[Dataset records]
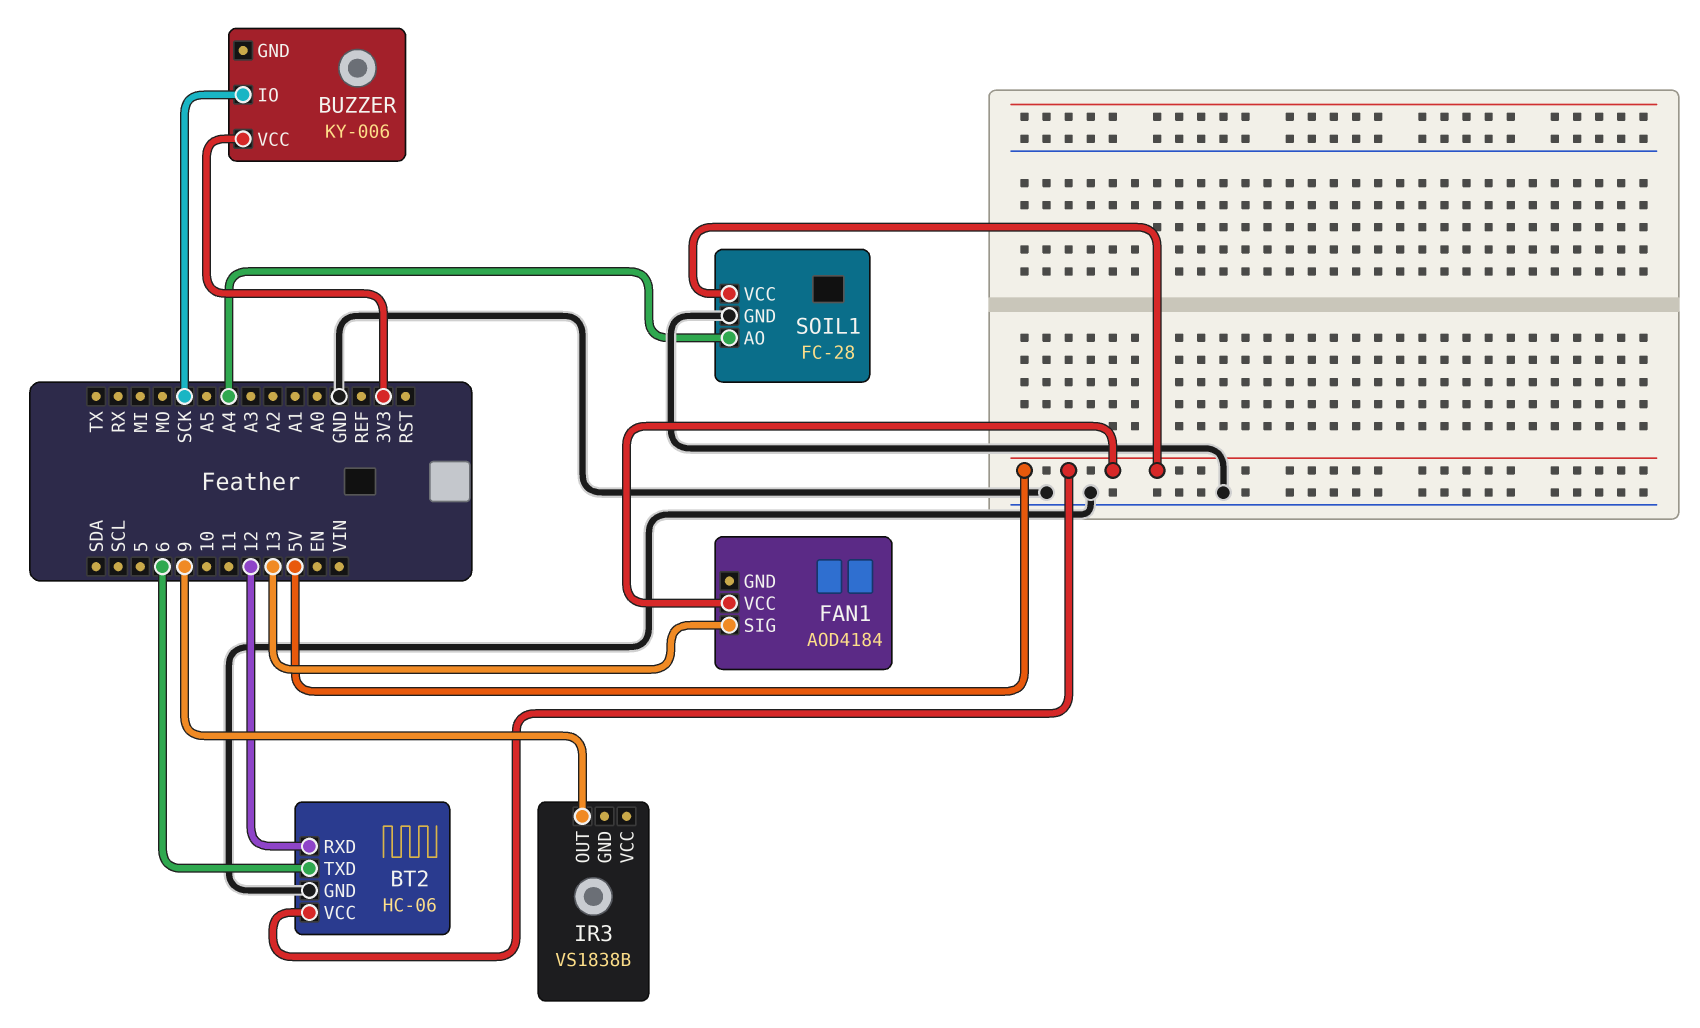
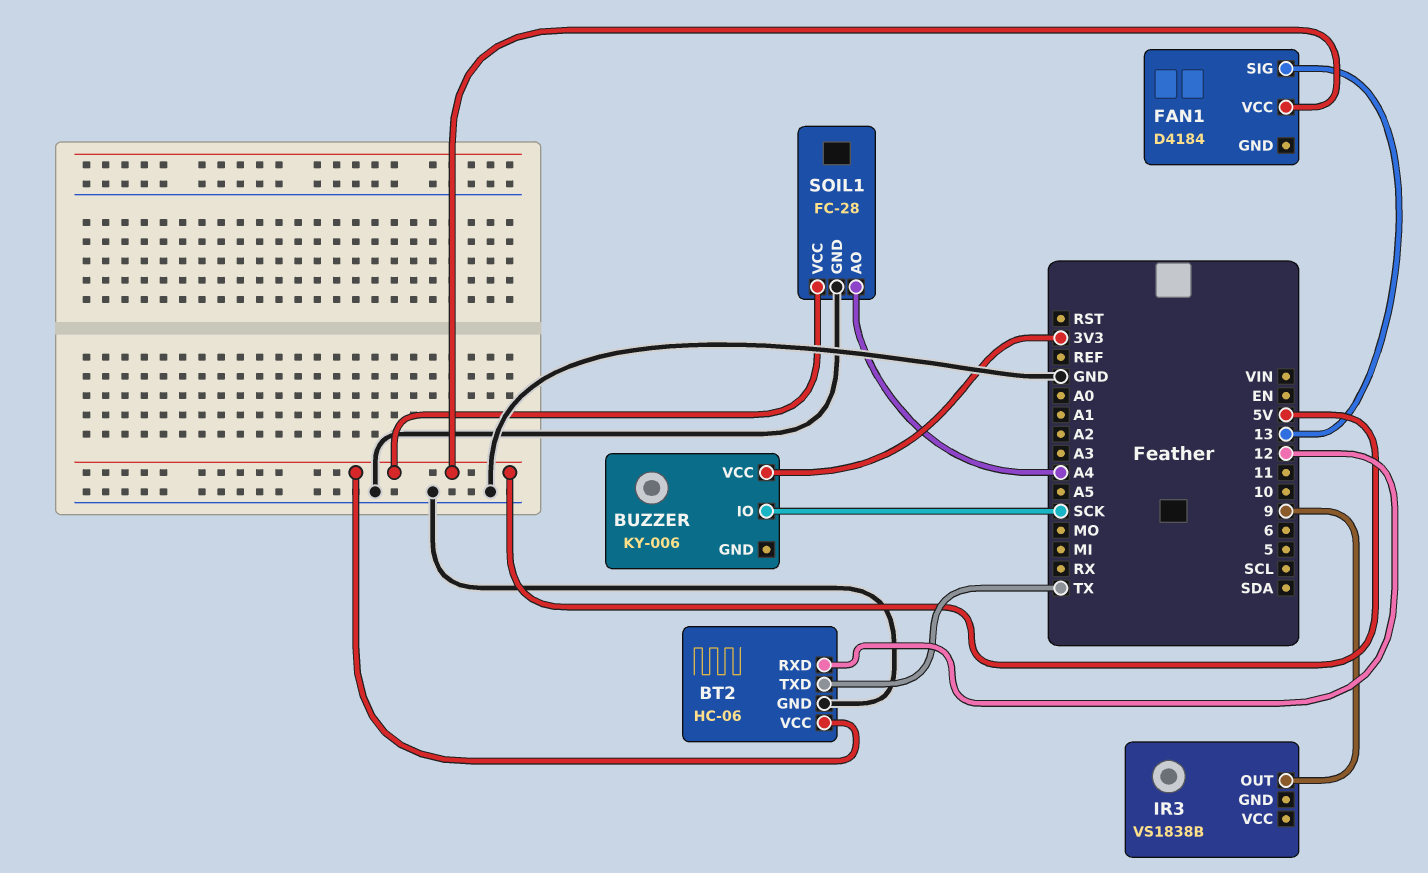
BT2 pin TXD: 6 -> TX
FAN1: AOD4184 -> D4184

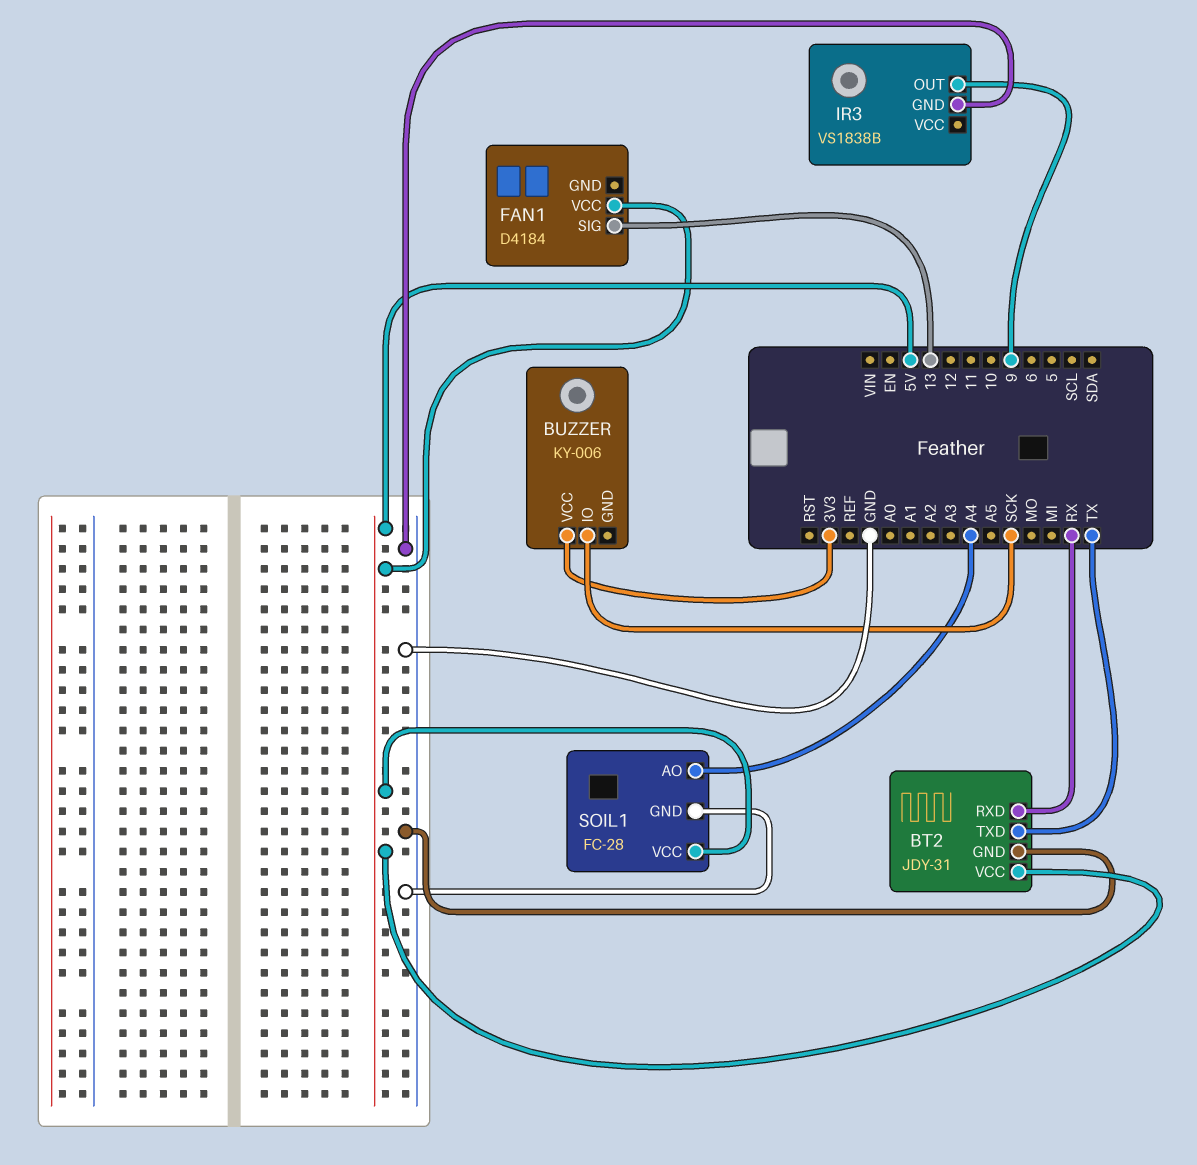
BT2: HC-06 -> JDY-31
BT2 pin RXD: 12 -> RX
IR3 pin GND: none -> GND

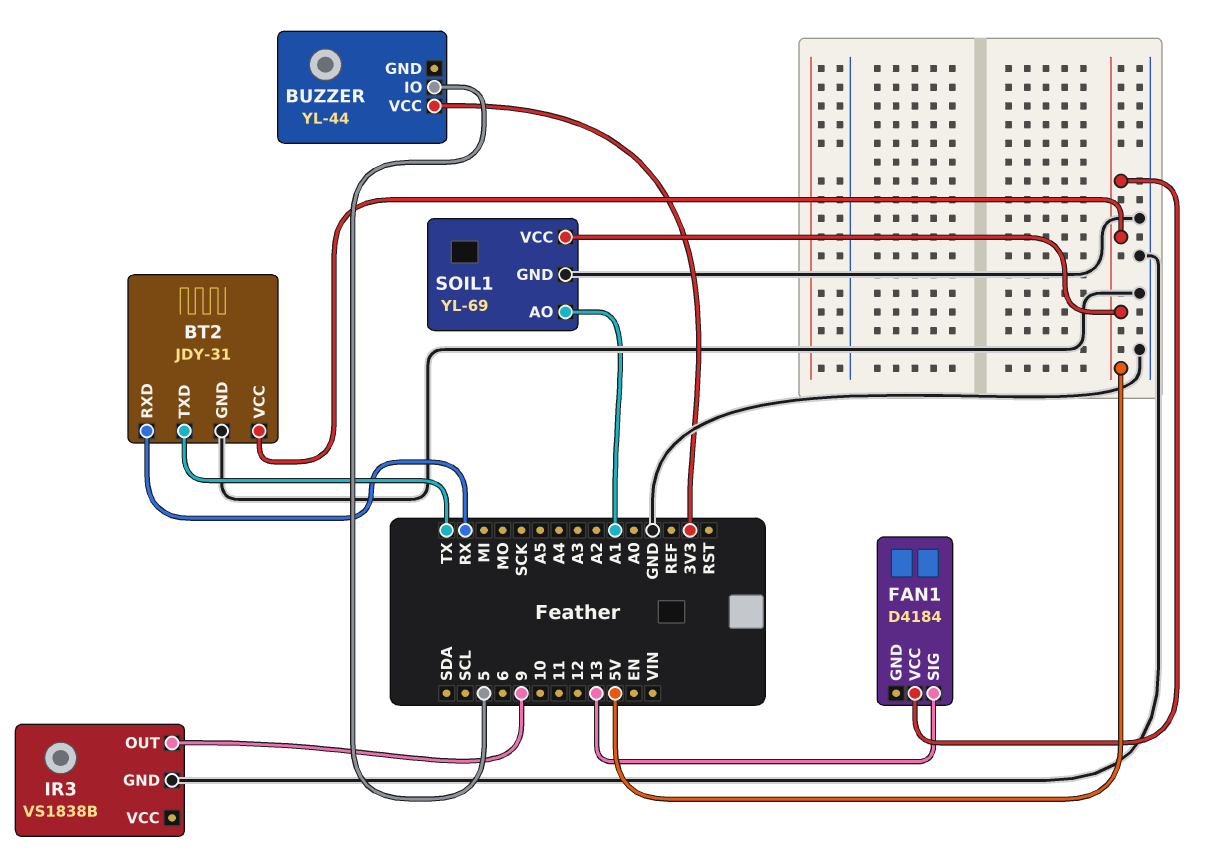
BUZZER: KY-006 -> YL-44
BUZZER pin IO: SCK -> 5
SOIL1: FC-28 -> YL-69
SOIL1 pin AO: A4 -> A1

...

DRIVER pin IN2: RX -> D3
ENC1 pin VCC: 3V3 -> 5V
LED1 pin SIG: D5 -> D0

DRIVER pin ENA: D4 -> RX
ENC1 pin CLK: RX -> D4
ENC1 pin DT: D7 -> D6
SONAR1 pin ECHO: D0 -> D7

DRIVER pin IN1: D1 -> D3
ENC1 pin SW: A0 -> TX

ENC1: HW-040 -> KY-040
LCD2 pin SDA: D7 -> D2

**Instructions for the task:** Which lines of the records above hold the word "DRIVER"? Copy each one out.

**Response to the task:**
DRIVER pin IN2: RX -> D3
DRIVER pin ENA: D4 -> RX
DRIVER pin IN1: D1 -> D3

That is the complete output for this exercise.